Give back exactly the first lines of the entries below, through the line with "green ruler [403,337,478,436] -> none".

*** Opening DATA LISTING ***

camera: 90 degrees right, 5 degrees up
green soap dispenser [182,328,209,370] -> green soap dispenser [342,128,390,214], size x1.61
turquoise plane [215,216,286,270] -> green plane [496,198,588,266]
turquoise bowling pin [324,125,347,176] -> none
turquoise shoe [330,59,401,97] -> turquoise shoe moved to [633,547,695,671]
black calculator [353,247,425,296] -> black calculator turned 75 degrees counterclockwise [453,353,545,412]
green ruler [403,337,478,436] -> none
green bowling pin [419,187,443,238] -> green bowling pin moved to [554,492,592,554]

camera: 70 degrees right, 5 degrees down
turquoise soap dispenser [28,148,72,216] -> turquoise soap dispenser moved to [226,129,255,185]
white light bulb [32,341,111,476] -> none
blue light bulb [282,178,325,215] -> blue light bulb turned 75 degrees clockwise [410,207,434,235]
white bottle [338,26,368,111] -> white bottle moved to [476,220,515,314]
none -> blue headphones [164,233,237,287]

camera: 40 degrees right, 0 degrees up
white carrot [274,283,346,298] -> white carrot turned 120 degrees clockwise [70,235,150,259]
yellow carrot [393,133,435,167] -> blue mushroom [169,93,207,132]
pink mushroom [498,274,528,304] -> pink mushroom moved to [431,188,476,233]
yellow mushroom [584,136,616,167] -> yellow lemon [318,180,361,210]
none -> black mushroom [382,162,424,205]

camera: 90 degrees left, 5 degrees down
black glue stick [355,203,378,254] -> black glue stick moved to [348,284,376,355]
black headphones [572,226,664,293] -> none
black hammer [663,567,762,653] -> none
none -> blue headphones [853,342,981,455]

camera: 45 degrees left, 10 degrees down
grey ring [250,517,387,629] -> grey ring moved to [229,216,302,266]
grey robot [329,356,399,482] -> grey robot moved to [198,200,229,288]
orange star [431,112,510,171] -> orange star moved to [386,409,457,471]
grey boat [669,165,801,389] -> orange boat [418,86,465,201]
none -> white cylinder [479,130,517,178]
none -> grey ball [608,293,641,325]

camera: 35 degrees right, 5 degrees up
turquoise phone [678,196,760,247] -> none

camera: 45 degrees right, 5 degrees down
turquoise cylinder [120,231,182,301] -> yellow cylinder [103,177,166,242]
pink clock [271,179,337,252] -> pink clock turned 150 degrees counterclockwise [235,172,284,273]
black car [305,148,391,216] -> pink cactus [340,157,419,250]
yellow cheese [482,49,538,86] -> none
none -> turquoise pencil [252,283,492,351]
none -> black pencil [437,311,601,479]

*** Closing DATA LISTING ***

### SOLUTION
camera: 90 degrees right, 5 degrees up
green soap dispenser [182,328,209,370] -> green soap dispenser [342,128,390,214], size x1.61
turquoise plane [215,216,286,270] -> green plane [496,198,588,266]
turquoise bowling pin [324,125,347,176] -> none
turquoise shoe [330,59,401,97] -> turquoise shoe moved to [633,547,695,671]
black calculator [353,247,425,296] -> black calculator turned 75 degrees counterclockwise [453,353,545,412]
green ruler [403,337,478,436] -> none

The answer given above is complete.